> [Task] When the word "white" shows up in a line of the records below, copy that line.

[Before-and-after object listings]

↓

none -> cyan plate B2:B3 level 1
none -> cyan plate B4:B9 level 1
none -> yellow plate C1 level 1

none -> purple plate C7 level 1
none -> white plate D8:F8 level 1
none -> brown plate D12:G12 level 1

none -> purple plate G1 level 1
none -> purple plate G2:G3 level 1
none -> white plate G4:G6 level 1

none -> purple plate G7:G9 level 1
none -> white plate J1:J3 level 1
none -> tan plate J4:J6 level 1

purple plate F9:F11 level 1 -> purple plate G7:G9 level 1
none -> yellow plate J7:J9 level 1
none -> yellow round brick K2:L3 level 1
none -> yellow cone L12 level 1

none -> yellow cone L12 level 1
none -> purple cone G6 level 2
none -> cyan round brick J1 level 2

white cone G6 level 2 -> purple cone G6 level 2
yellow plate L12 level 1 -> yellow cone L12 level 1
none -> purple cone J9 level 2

↑
↓

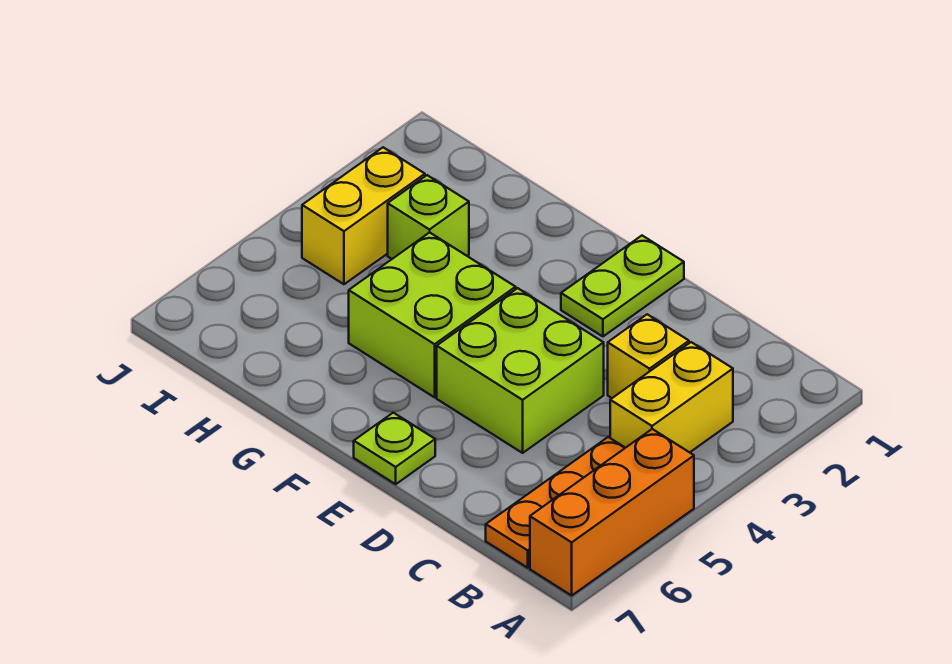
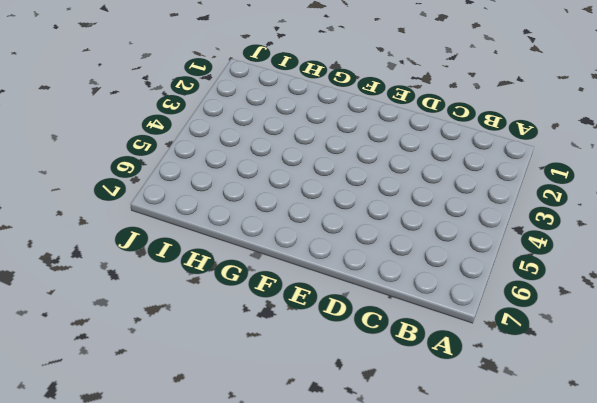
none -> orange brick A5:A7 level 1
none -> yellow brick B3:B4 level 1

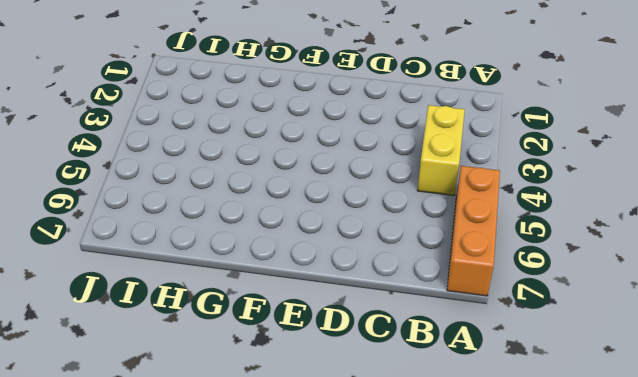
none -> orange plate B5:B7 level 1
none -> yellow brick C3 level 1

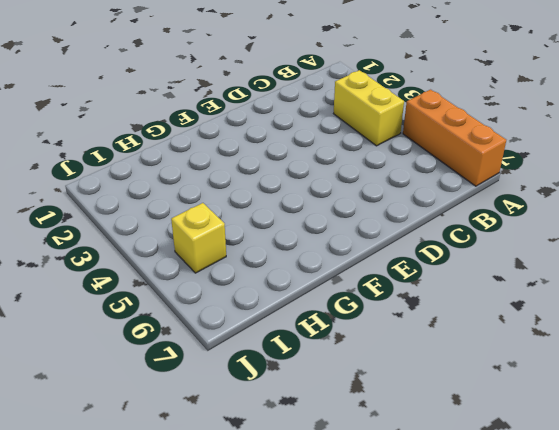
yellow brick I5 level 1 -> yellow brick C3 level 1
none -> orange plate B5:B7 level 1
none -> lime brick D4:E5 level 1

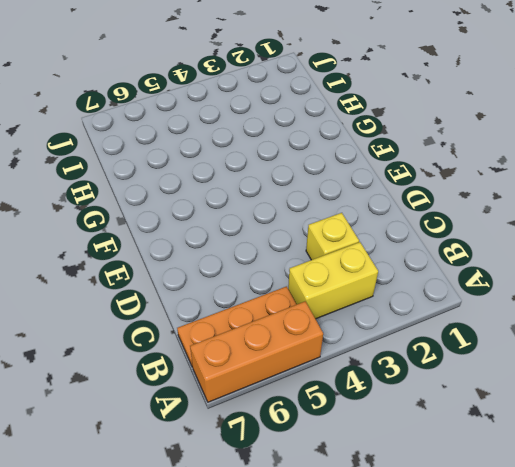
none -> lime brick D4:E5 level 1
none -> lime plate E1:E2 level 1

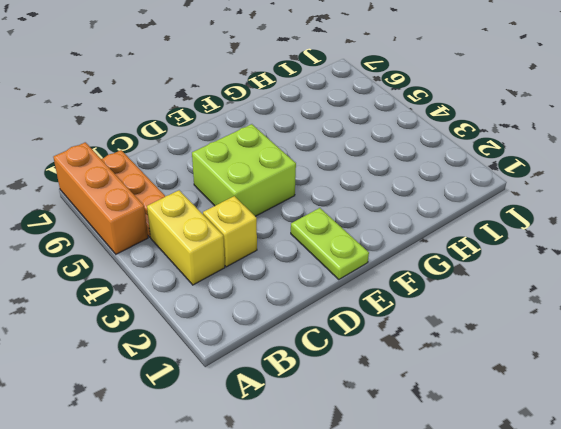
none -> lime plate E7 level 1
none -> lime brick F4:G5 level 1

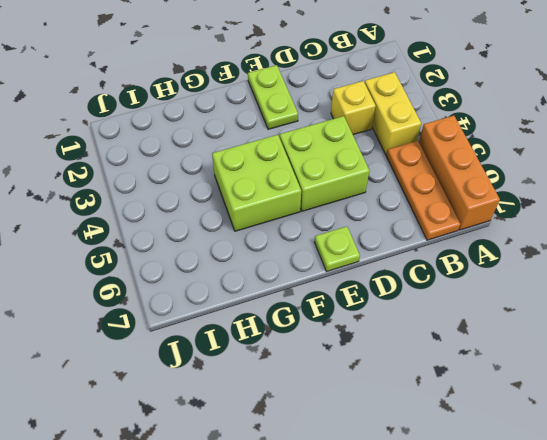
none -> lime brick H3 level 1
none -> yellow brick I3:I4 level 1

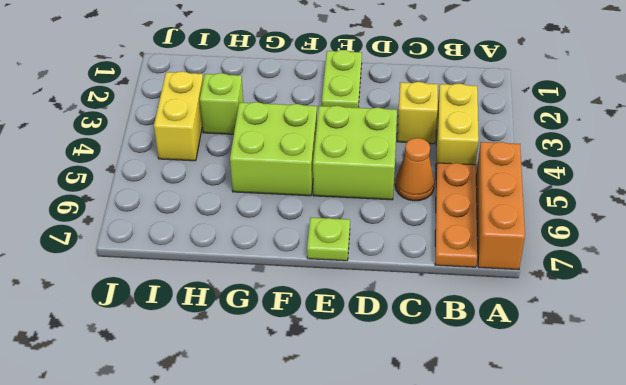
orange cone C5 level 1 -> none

↑
↓

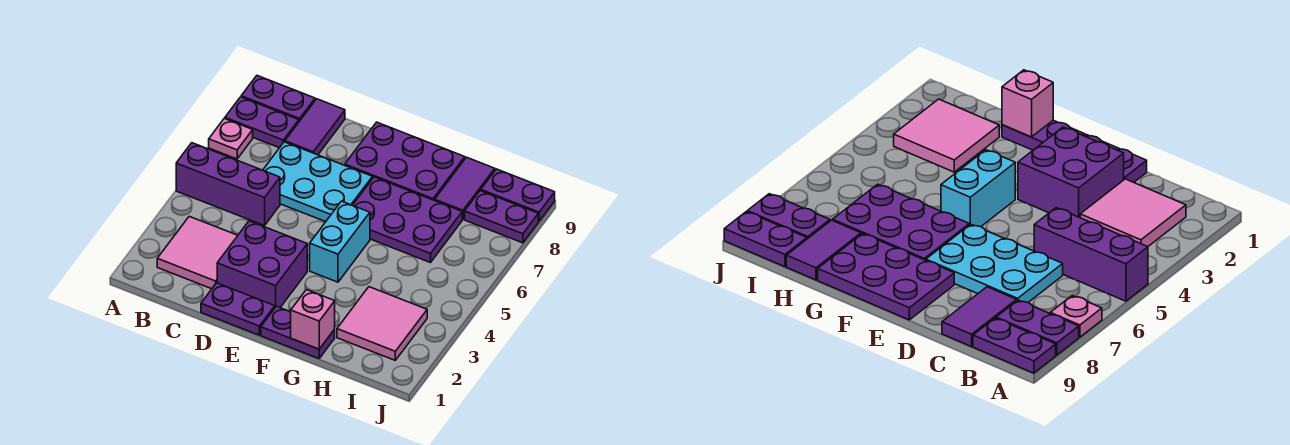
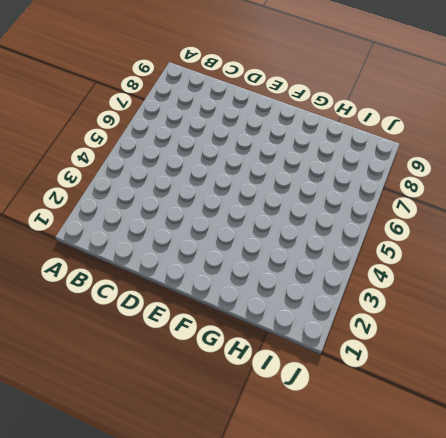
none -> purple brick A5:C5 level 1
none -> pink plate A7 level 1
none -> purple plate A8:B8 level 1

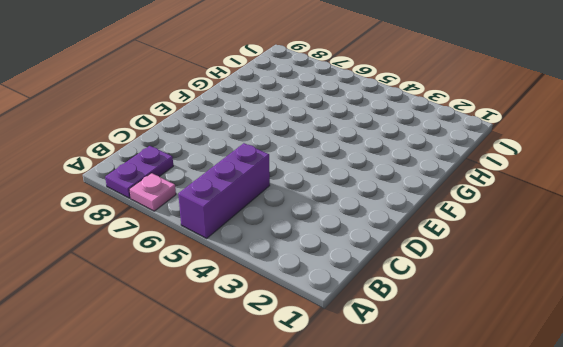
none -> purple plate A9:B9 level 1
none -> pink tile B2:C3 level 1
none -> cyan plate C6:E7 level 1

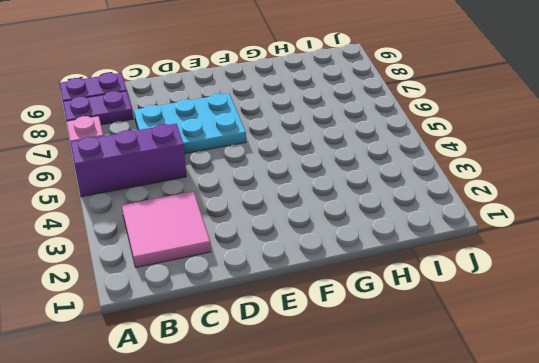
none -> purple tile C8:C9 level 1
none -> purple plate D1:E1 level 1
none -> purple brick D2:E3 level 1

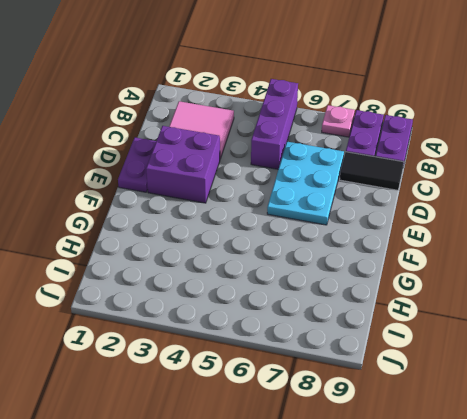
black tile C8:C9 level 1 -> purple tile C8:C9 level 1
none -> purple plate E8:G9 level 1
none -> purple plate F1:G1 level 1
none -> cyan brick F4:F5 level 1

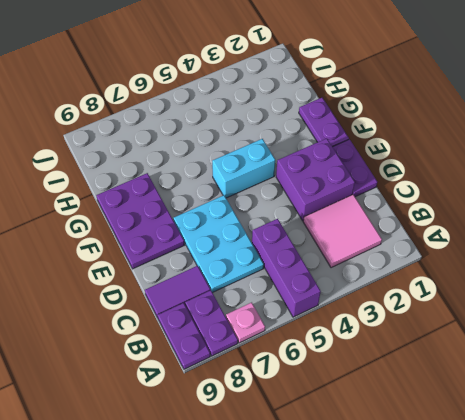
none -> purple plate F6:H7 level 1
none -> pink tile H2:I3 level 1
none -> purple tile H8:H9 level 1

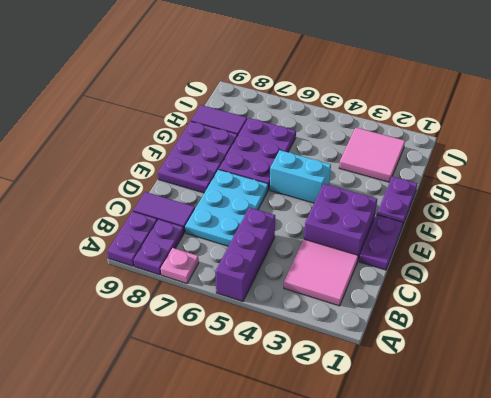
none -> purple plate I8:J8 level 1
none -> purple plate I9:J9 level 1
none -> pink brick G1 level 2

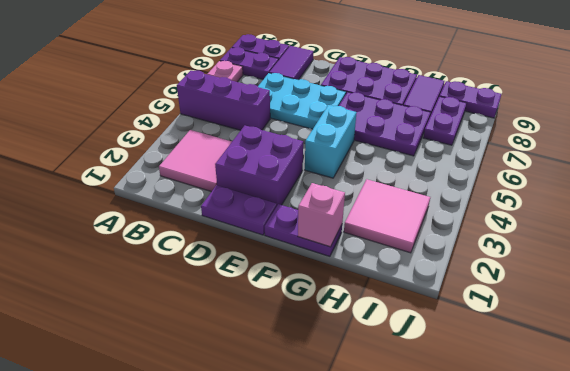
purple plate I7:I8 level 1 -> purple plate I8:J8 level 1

↑

> [Exercise response]
none -> white plate D8:F8 level 1
none -> white plate G4:G6 level 1
none -> white plate J1:J3 level 1
white cone G6 level 2 -> purple cone G6 level 2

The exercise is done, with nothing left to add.